* Exercise brief: Each line in the listing below that contains "DGND" should be returned.

====== Extracted material

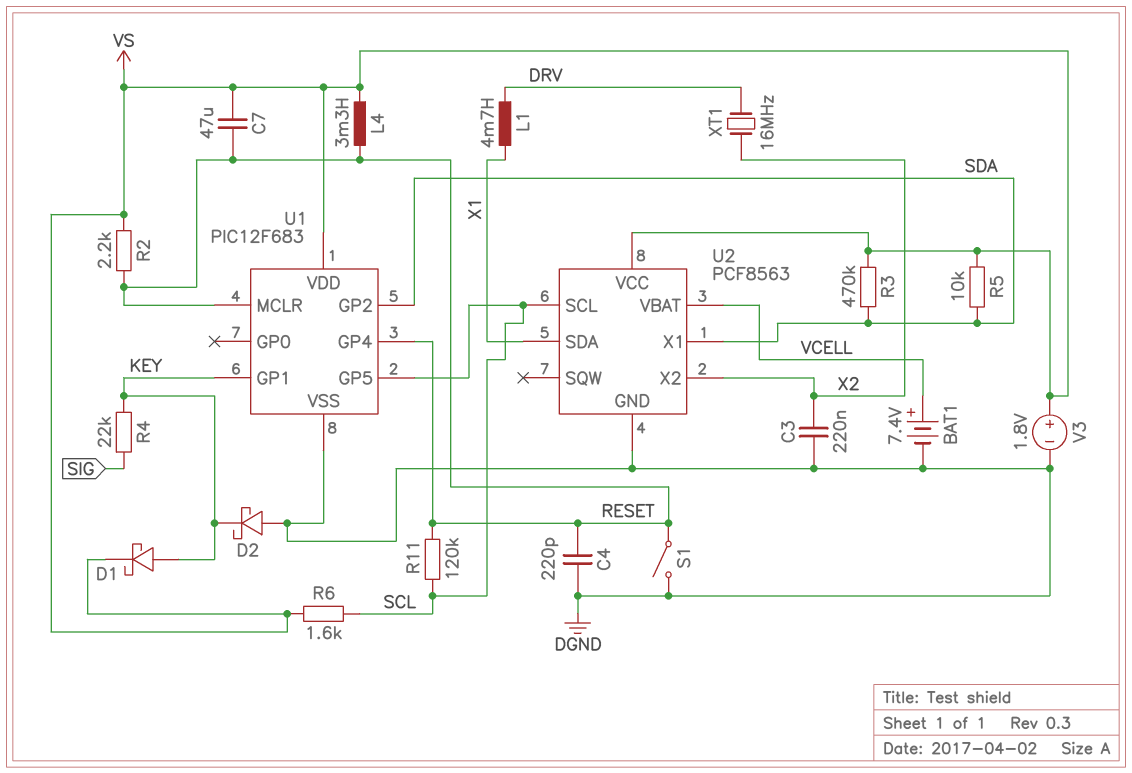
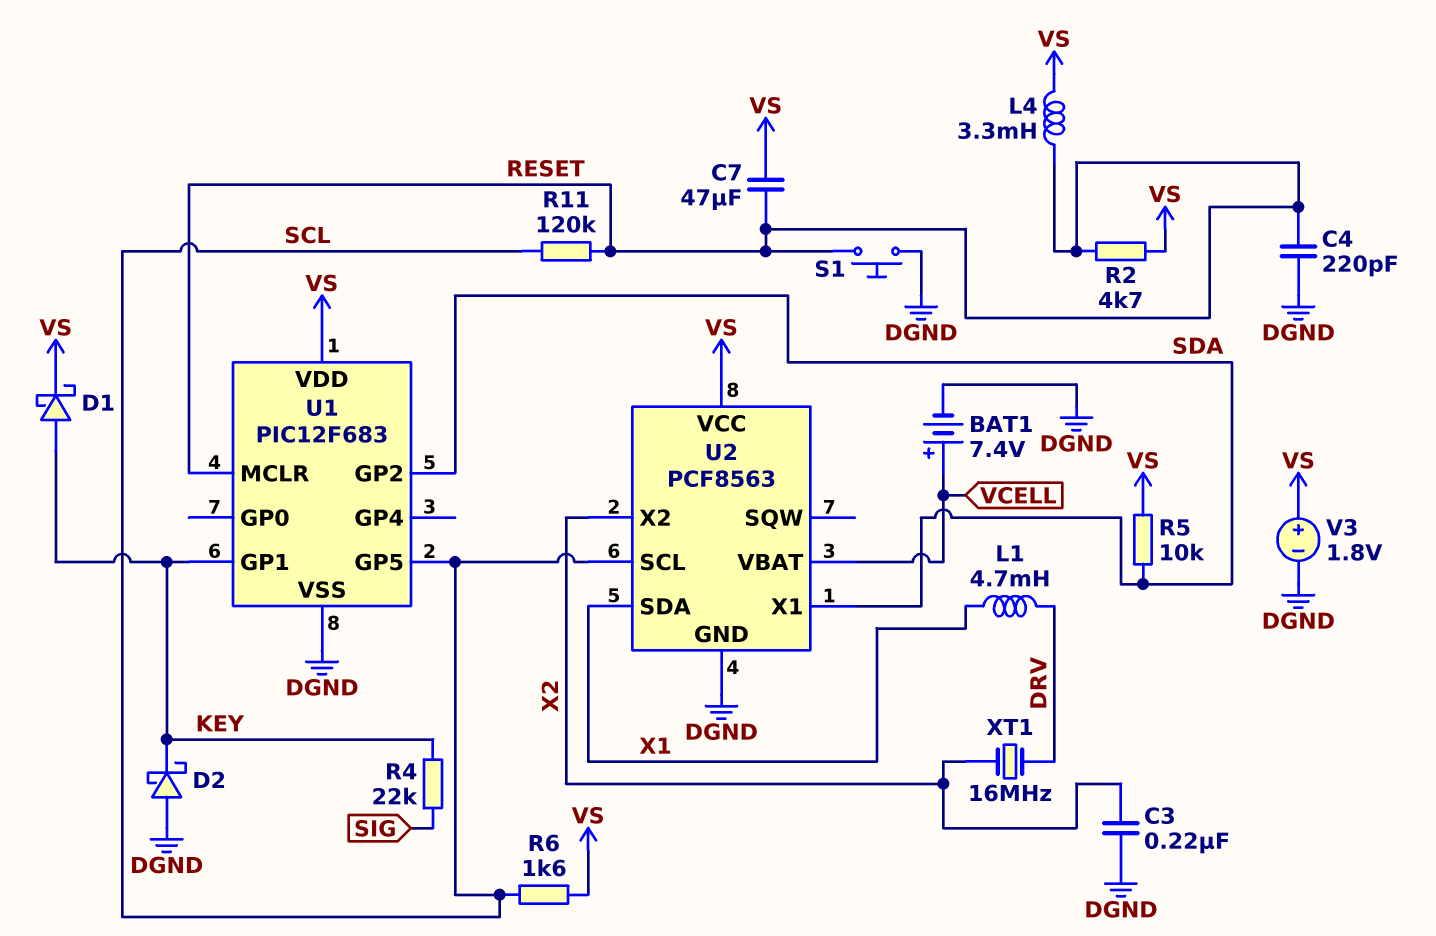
R2: 2.2k (RESET, VS) -> 4.7k (RESET, VS)
R3: 470k (SDA, VS) -> none
S1: switch (DGND, RESET) -> button (DGND, RESET)
U1 pin GP4: RESET -> none

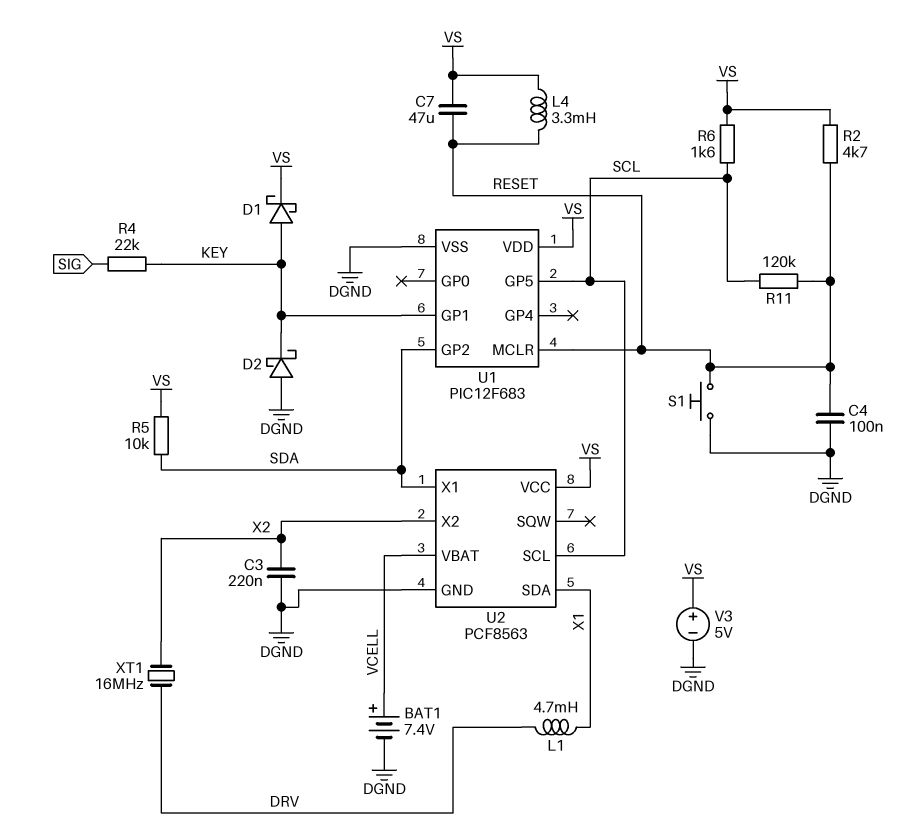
C4: 220pF (DGND, RESET) -> 100nF (DGND, RESET)
V3: 1.8V (plus VS, minus DGND) -> 5V (plus VS, minus DGND)

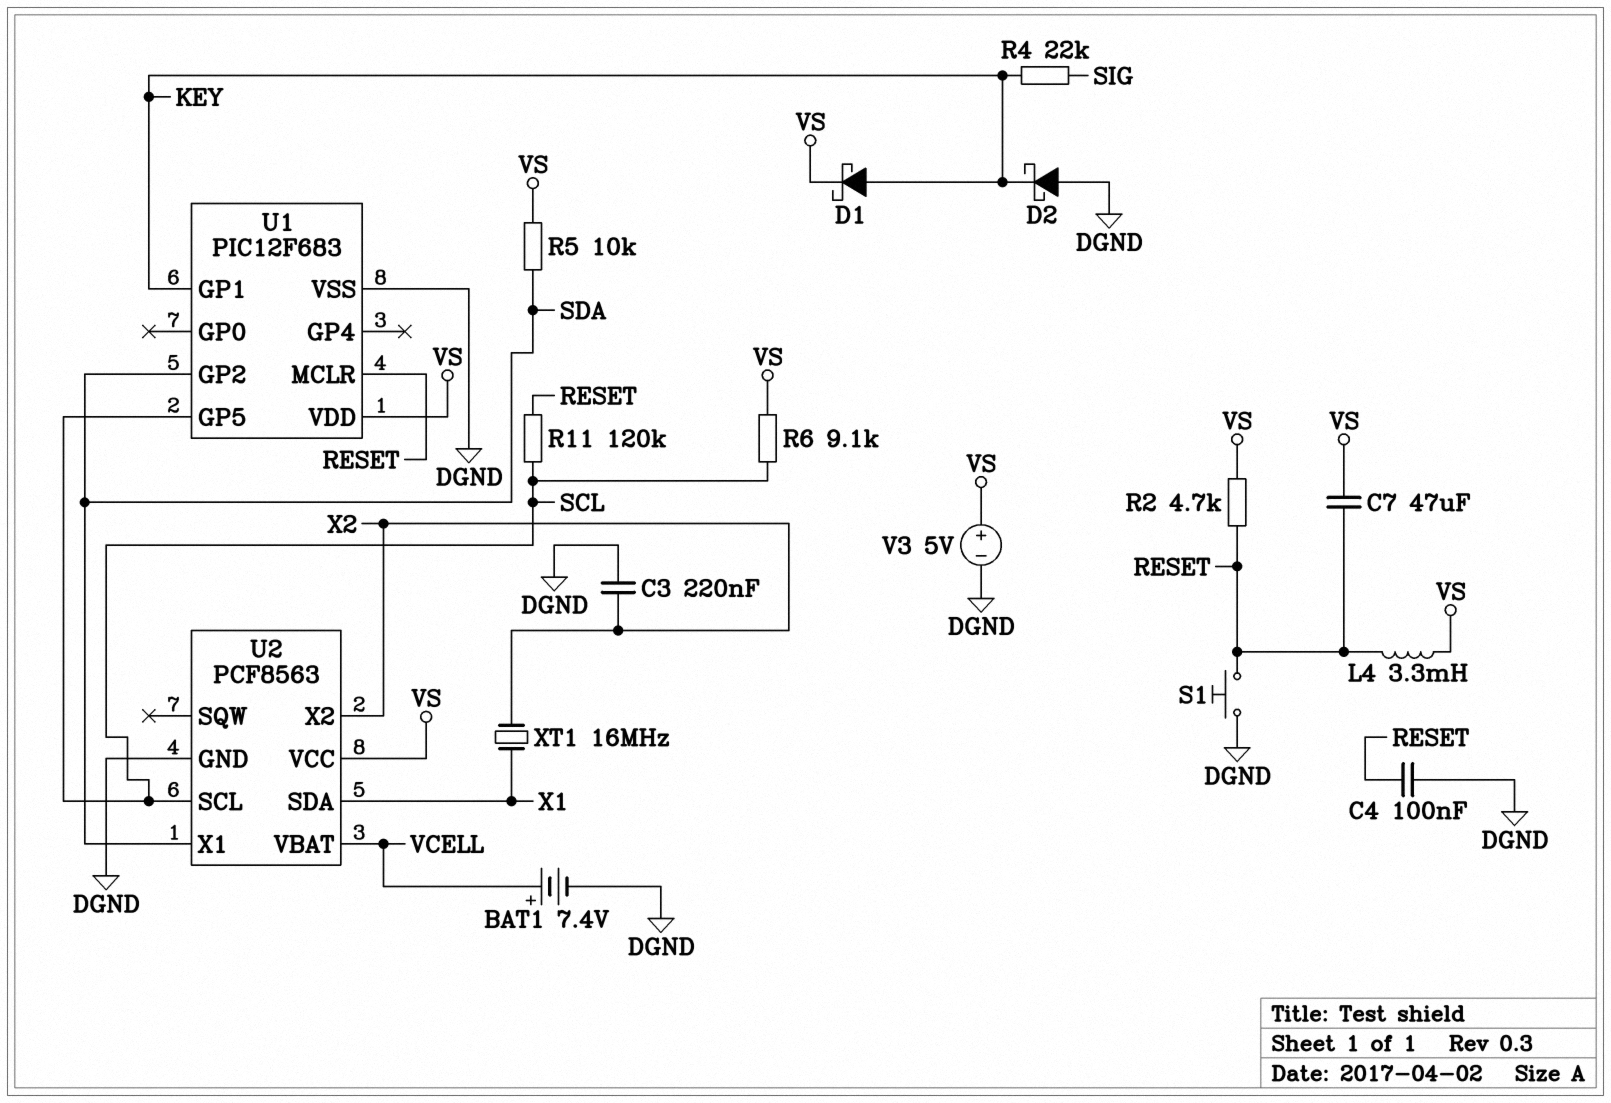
L1: 4.7mH (DRV, X1) -> none
R6: 1.6k (SCL, VS) -> 9.1k (SCL, VS)
XT1: 16MHz (DRV, X2) -> 16MHz (X1, X2)

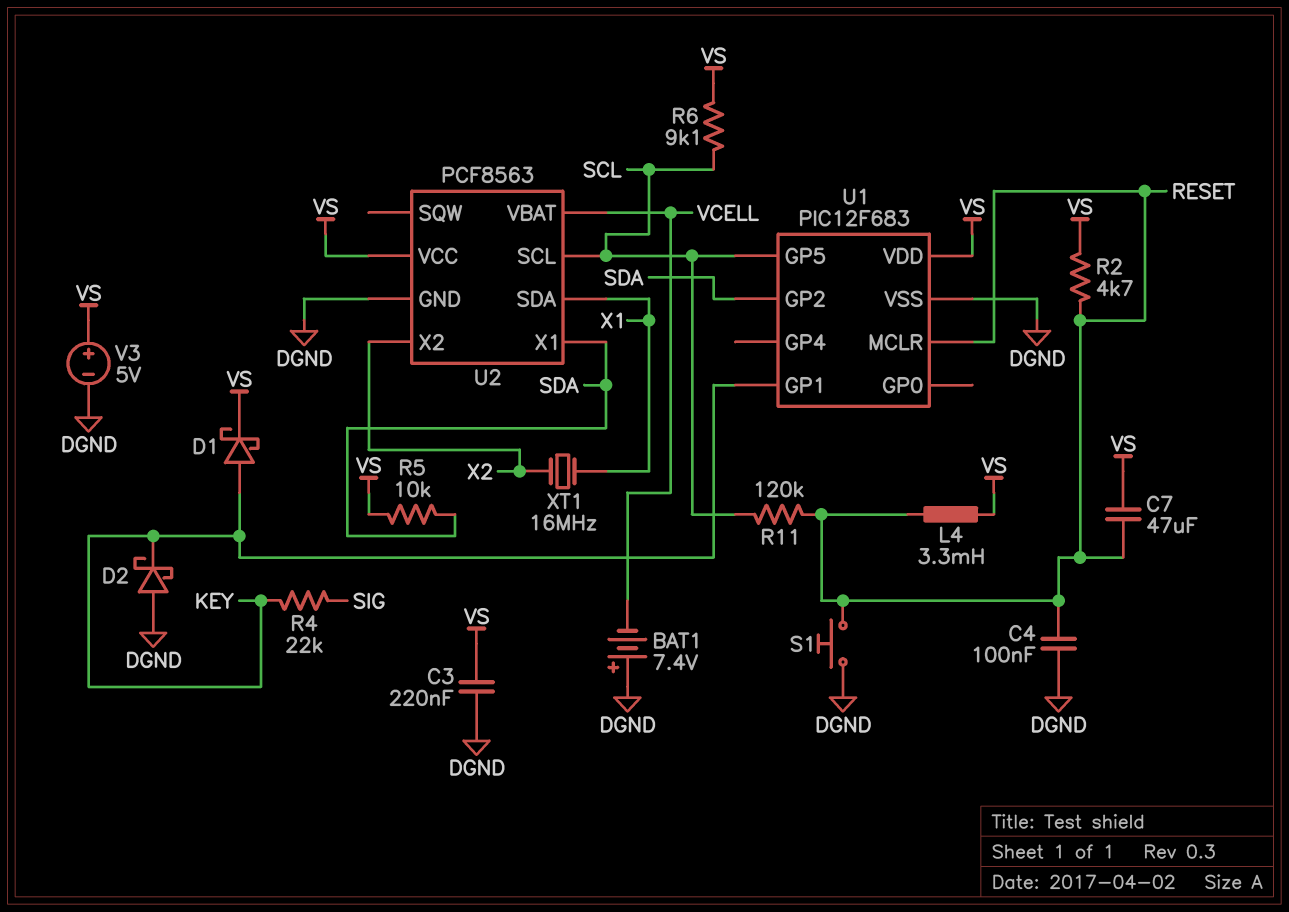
BAT1: 7.4V (plus VCELL, minus DGND) -> 7.4V (plus DGND, minus VCELL)
C3: 220nF (DGND, X2) -> 220nF (DGND, VS)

============

* Output:
S1: switch (DGND, RESET) -> button (DGND, RESET)
C4: 220pF (DGND, RESET) -> 100nF (DGND, RESET)
V3: 1.8V (plus VS, minus DGND) -> 5V (plus VS, minus DGND)
BAT1: 7.4V (plus VCELL, minus DGND) -> 7.4V (plus DGND, minus VCELL)
C3: 220nF (DGND, X2) -> 220nF (DGND, VS)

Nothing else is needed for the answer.